> [What the task asks]
Search the entries below for "left", and copy each line where it appears.

> [Dataset excerpts]
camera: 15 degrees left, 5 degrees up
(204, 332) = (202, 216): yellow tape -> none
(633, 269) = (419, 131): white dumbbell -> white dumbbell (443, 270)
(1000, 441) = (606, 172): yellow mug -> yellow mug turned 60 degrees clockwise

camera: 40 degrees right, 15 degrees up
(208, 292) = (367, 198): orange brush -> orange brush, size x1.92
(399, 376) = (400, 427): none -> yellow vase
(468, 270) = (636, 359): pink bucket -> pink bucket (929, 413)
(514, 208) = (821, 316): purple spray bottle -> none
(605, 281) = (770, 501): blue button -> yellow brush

==

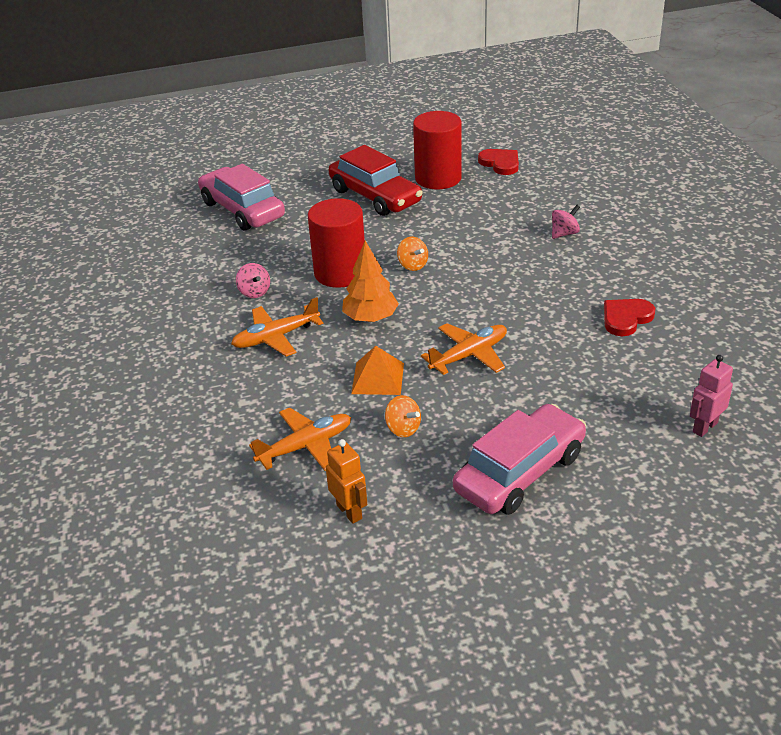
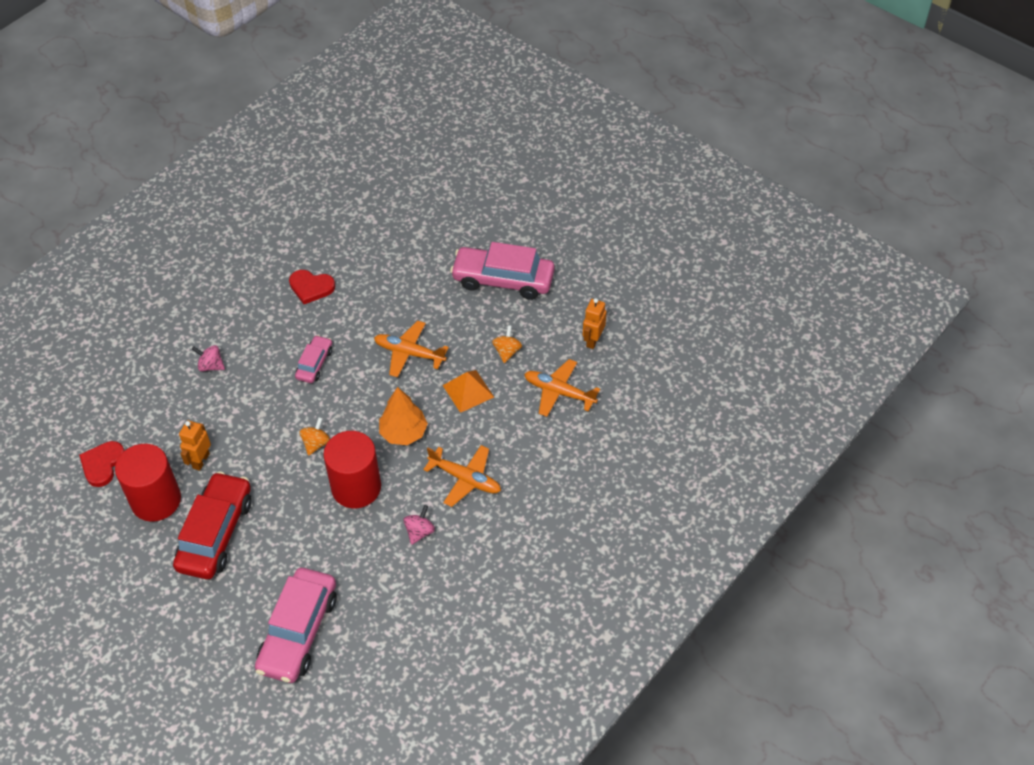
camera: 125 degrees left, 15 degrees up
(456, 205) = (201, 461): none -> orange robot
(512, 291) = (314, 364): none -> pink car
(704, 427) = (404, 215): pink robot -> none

> [Response below]
camera: 15 degrees left, 5 degrees up
camera: 125 degrees left, 15 degrees up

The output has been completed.